> [WHAT YOU WILL DO] The records below need to be repeated exactly, with every picture left out.

--

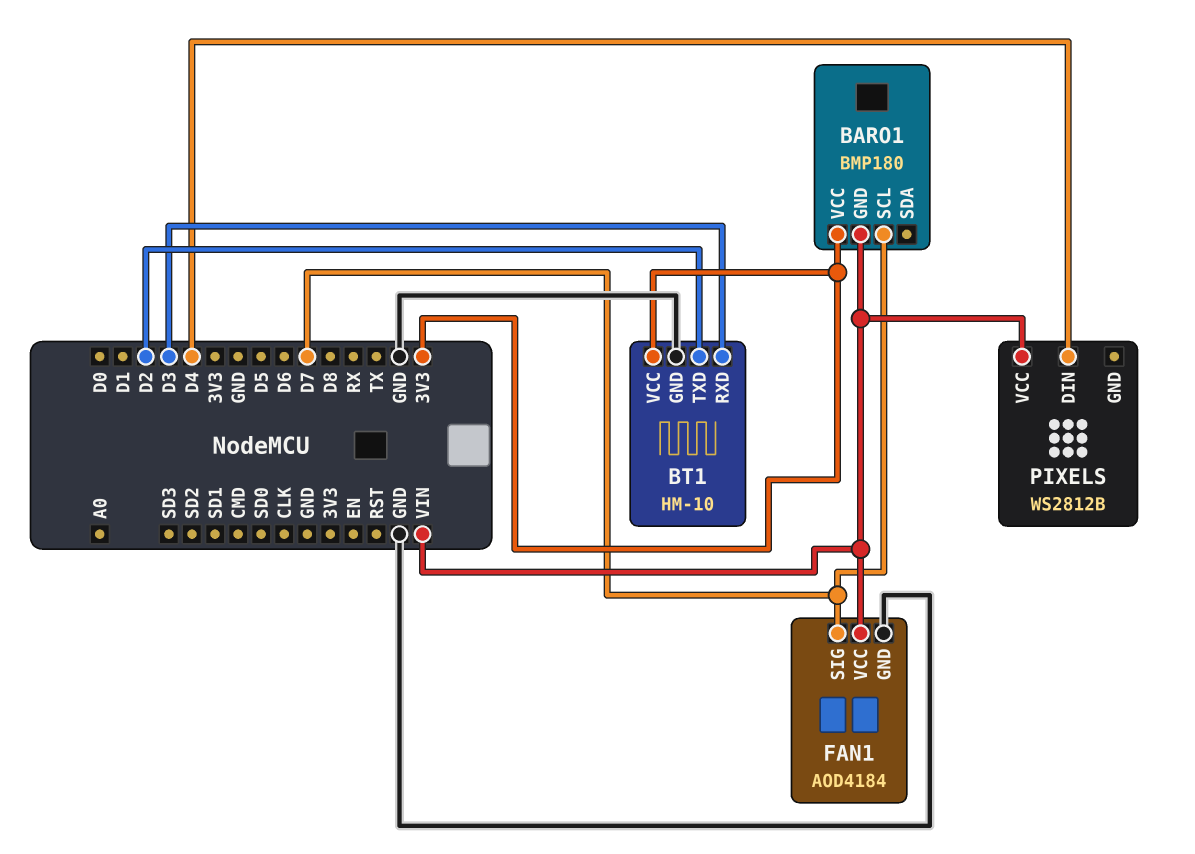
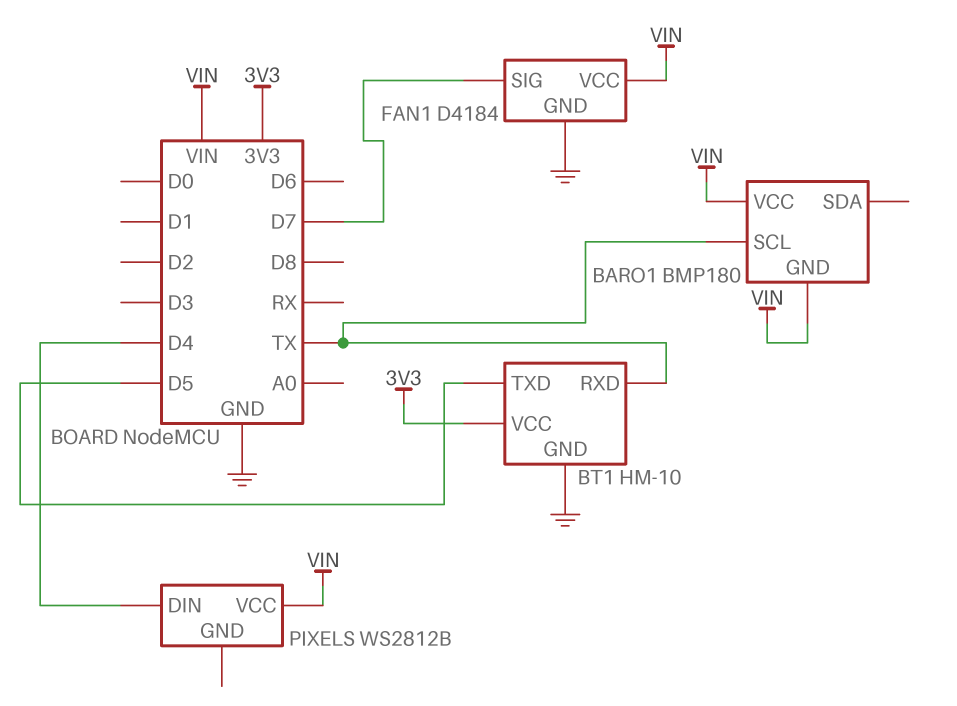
BARO1 pin SCL: D7 -> TX
BARO1 pin VCC: 3V3 -> VIN
BT1 pin RXD: D3 -> TX
BT1 pin TXD: D2 -> D5
FAN1: AOD4184 -> D4184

--

> [EXERCISE RESPONSE]
BARO1 pin SCL: D7 -> TX
BARO1 pin VCC: 3V3 -> VIN
BT1 pin RXD: D3 -> TX
BT1 pin TXD: D2 -> D5
FAN1: AOD4184 -> D4184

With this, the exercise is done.